_Problem description:_ Scan the material for the word "rolling" and copy each line where it occurs.

_Data shown:_
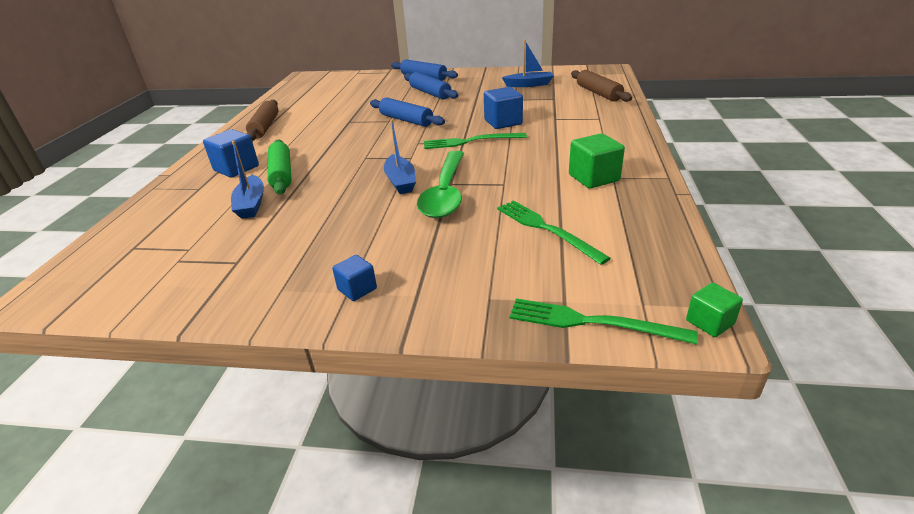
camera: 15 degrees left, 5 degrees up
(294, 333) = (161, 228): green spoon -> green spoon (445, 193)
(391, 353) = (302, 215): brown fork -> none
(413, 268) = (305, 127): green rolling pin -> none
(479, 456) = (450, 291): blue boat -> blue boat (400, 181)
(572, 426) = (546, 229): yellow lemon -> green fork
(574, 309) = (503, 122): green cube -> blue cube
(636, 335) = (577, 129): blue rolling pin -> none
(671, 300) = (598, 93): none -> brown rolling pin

_Result of this task:_
(413, 268) = (305, 127): green rolling pin -> none
(636, 335) = (577, 129): blue rolling pin -> none
(671, 300) = (598, 93): none -> brown rolling pin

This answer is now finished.